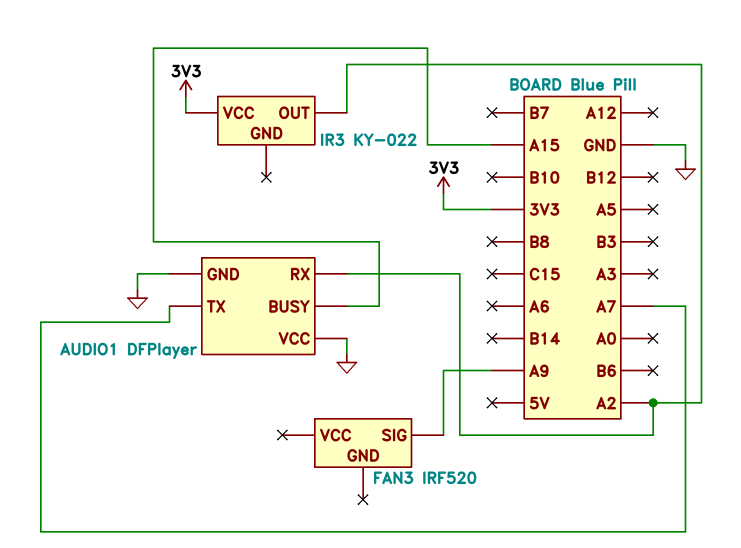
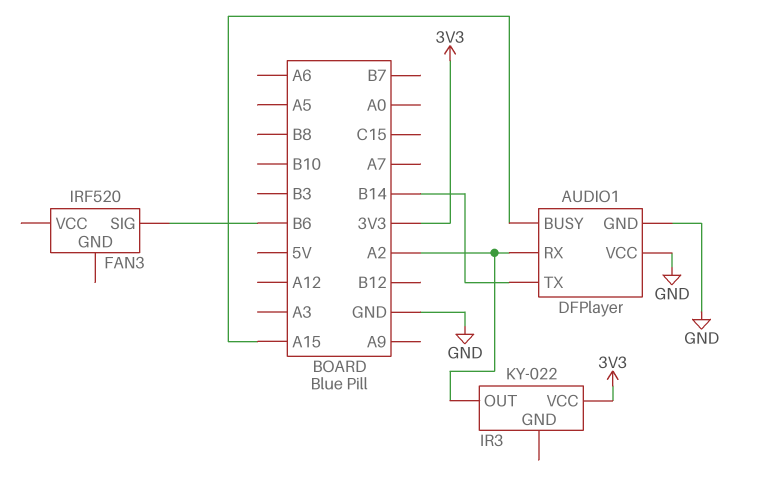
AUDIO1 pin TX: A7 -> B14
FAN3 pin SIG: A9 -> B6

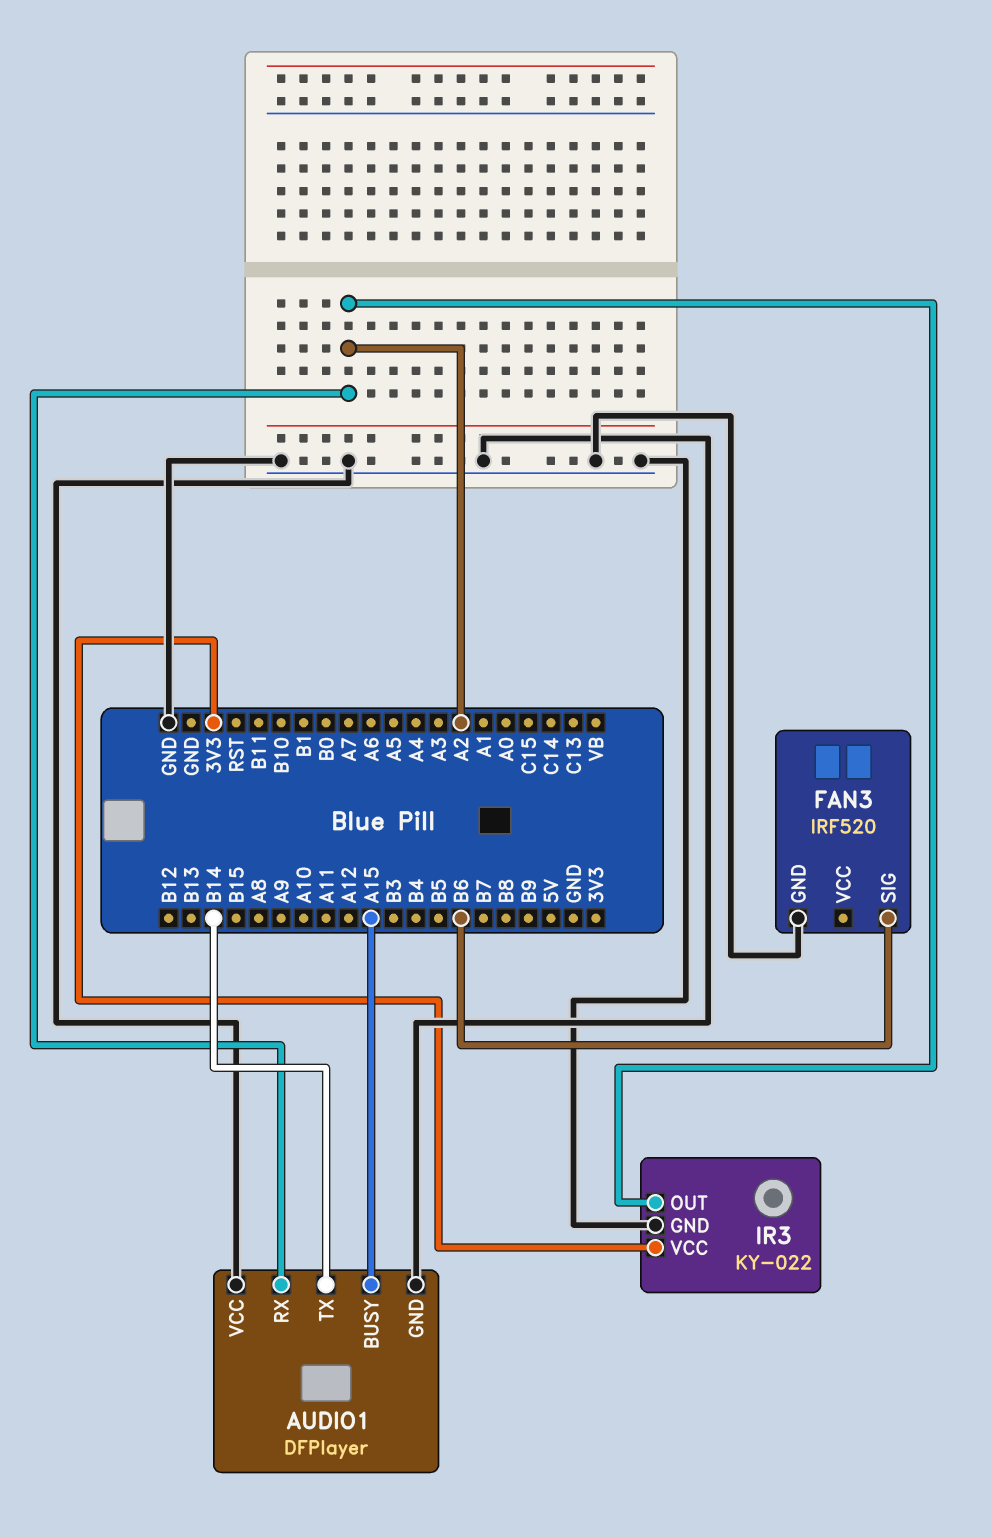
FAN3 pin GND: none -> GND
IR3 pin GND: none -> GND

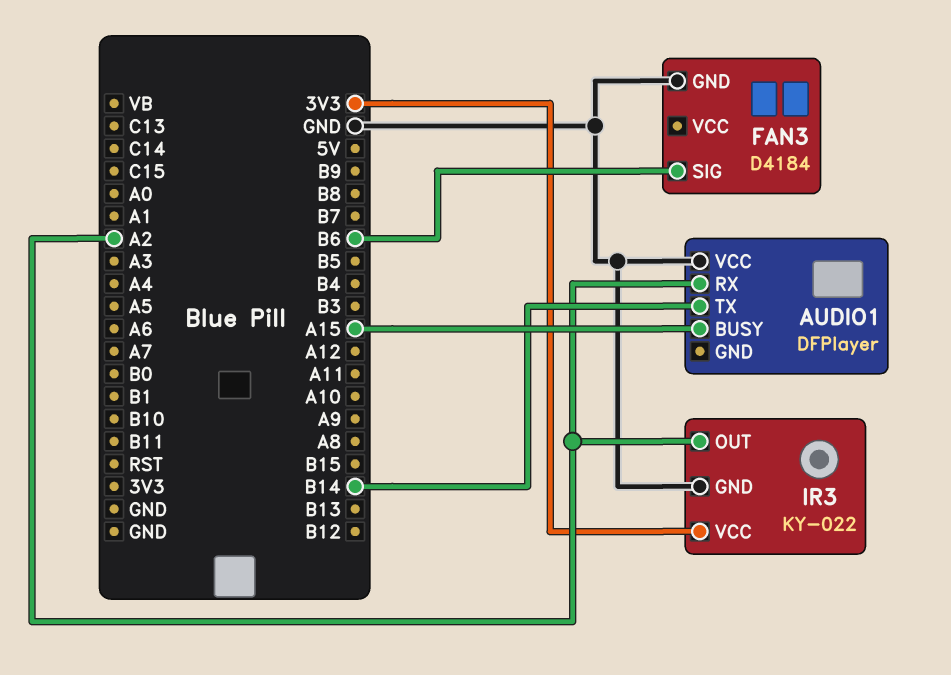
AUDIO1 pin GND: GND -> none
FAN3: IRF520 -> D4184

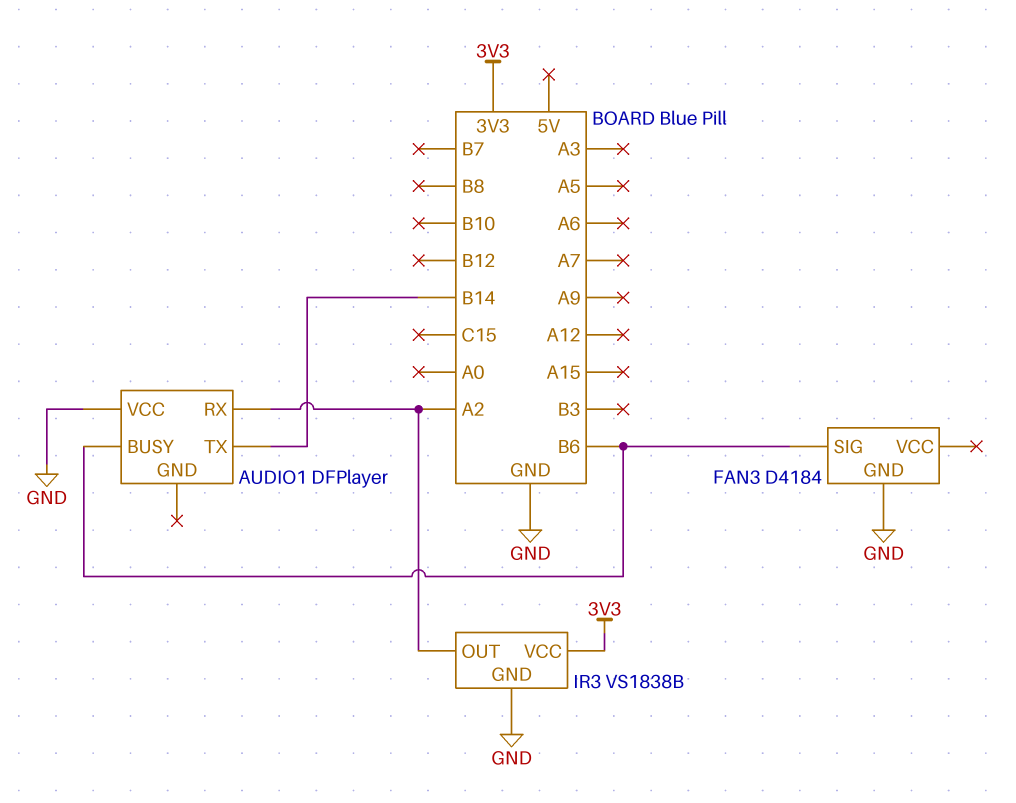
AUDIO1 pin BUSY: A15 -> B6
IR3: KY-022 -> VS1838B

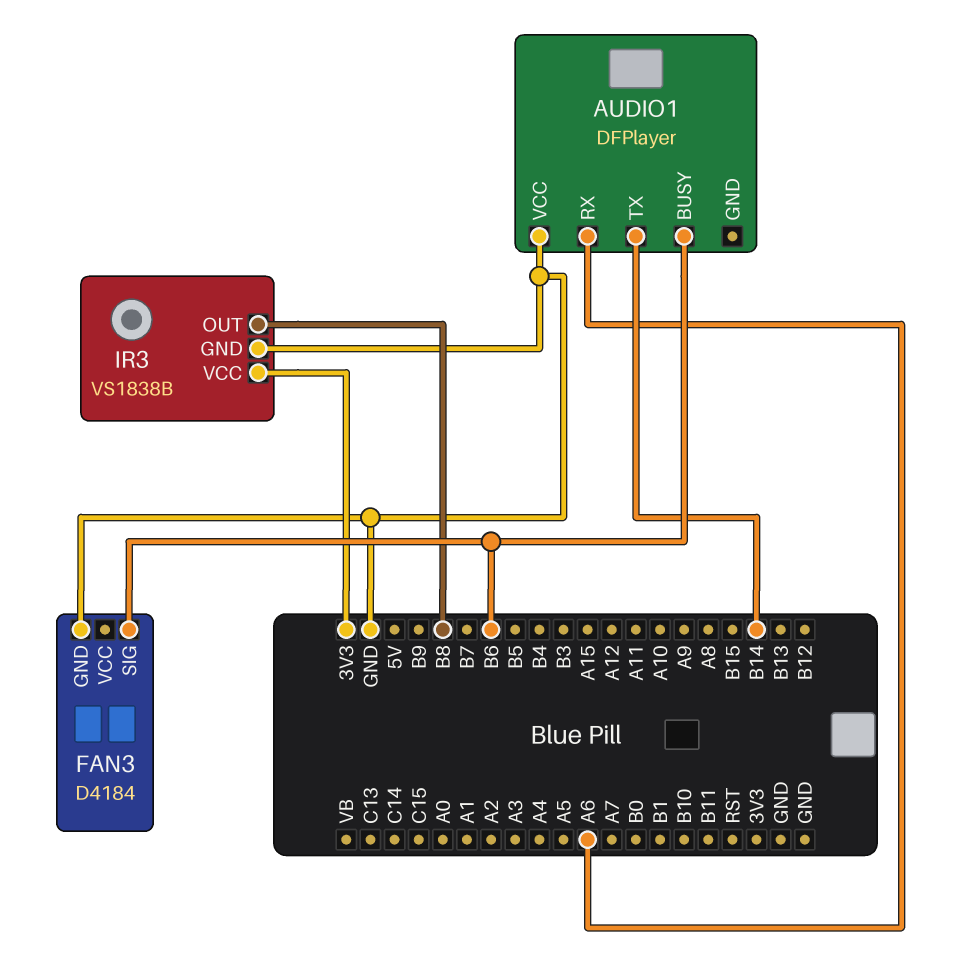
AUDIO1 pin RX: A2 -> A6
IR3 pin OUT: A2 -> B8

####

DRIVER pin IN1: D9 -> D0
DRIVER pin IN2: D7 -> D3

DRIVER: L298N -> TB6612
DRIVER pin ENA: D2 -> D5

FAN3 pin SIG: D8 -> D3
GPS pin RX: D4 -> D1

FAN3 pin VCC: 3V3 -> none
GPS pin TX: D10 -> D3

####

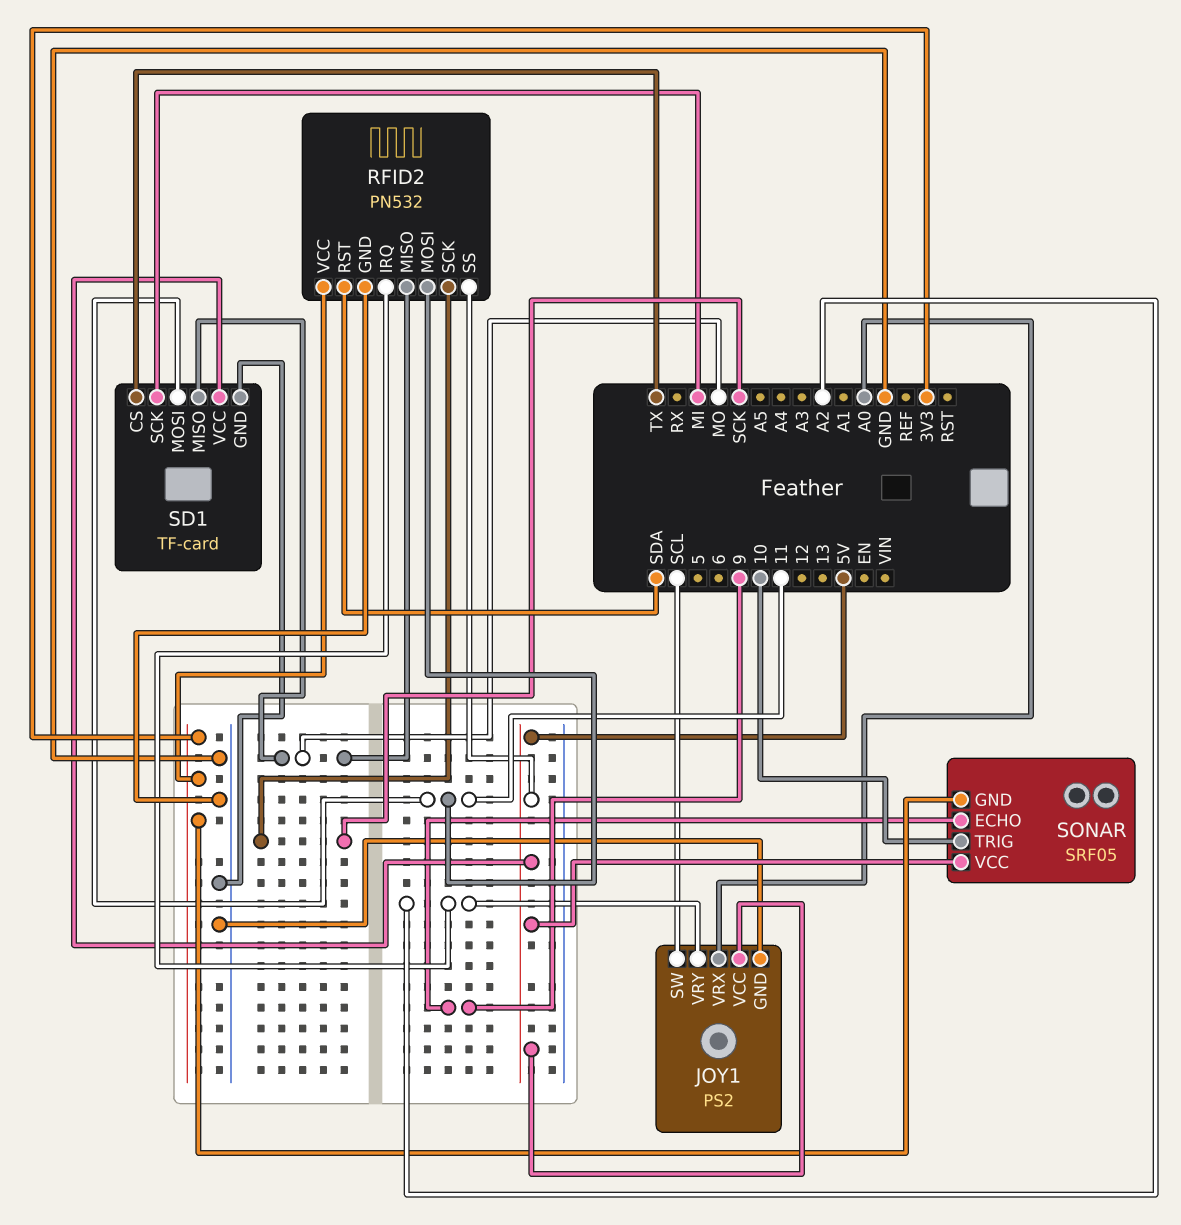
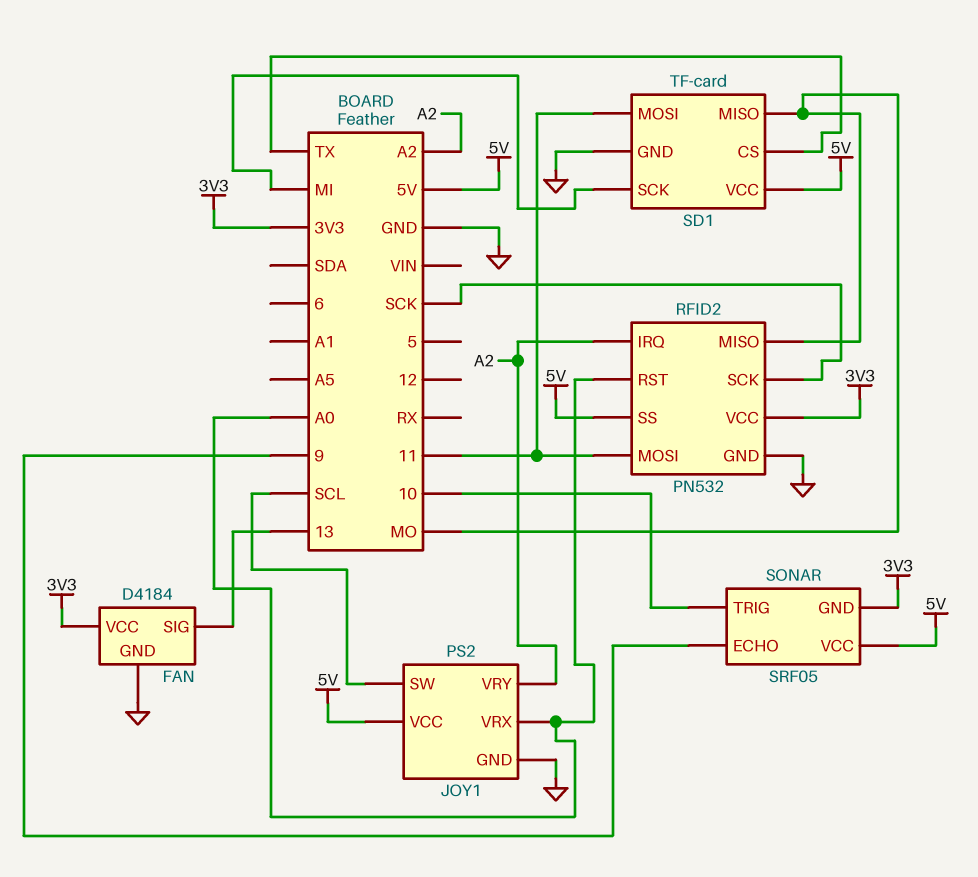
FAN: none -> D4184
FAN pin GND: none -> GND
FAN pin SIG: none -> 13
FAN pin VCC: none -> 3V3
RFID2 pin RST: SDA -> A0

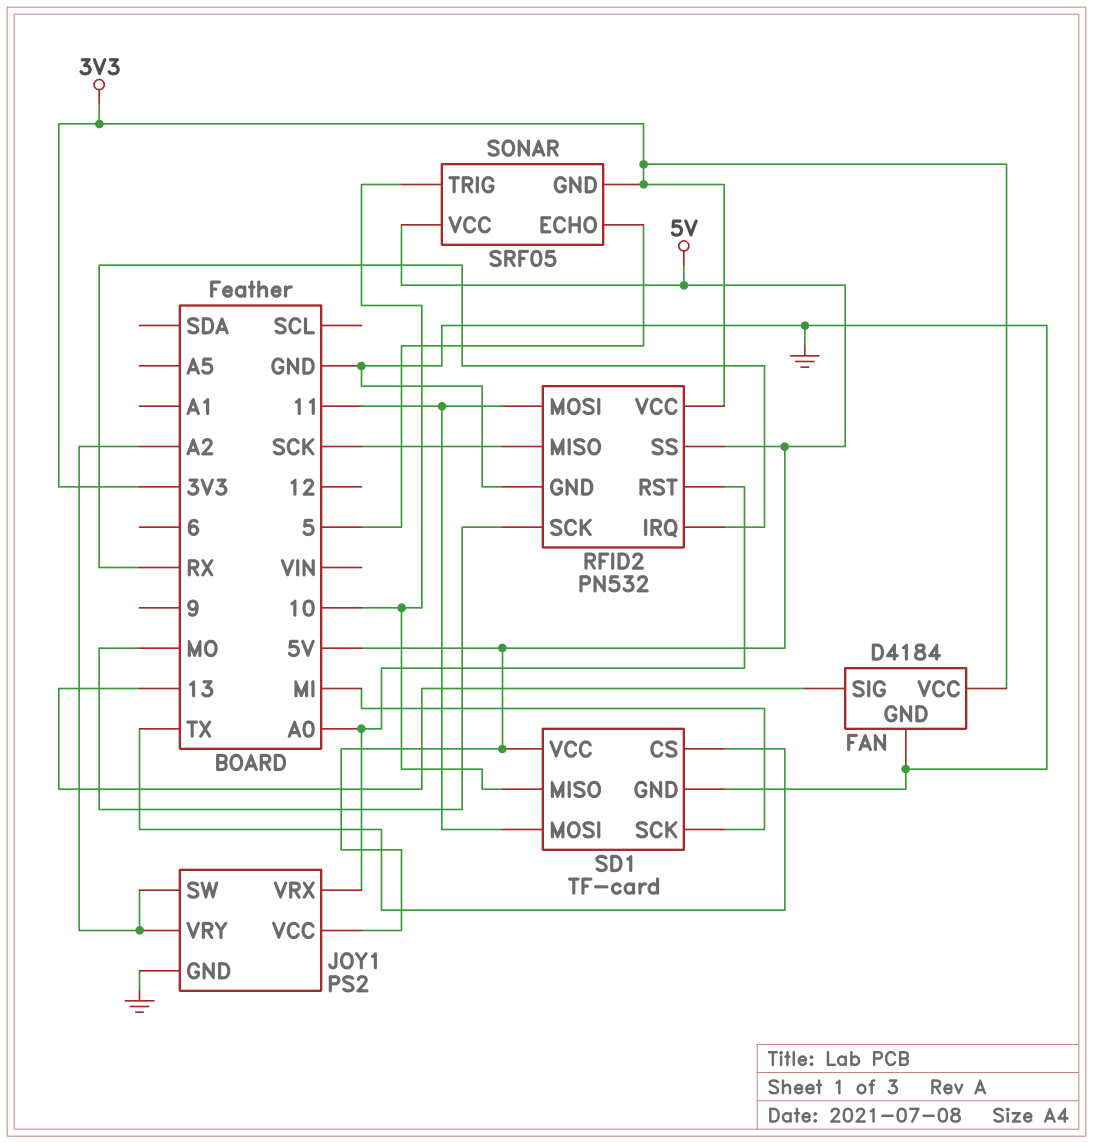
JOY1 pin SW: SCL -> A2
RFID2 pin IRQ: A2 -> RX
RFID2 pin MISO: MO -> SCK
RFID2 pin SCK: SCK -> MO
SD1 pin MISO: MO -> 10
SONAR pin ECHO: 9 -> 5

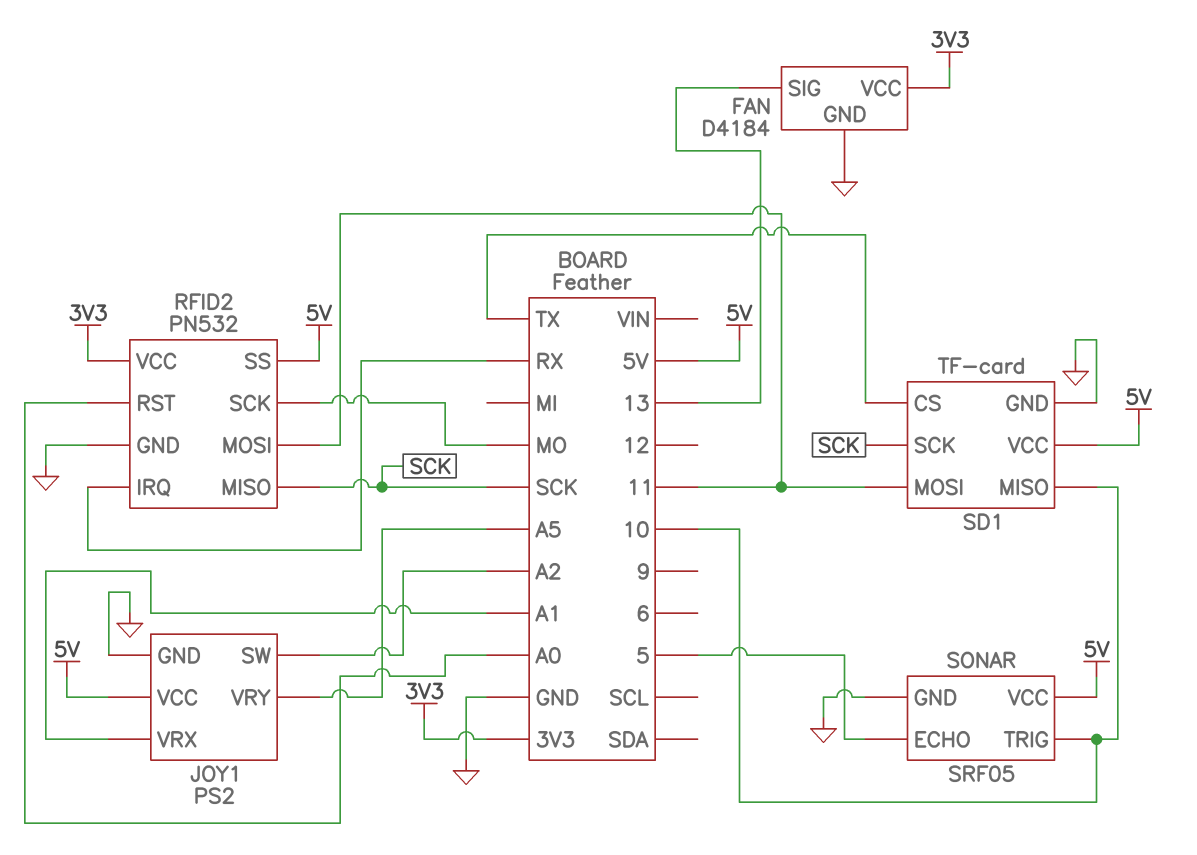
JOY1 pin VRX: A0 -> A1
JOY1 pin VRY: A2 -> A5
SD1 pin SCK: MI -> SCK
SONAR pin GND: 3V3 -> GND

####

# EXERCISE DESCRIPTION
Give only the number of lines in the preceding data that include the word "none".

# WORKED SOLUTION
8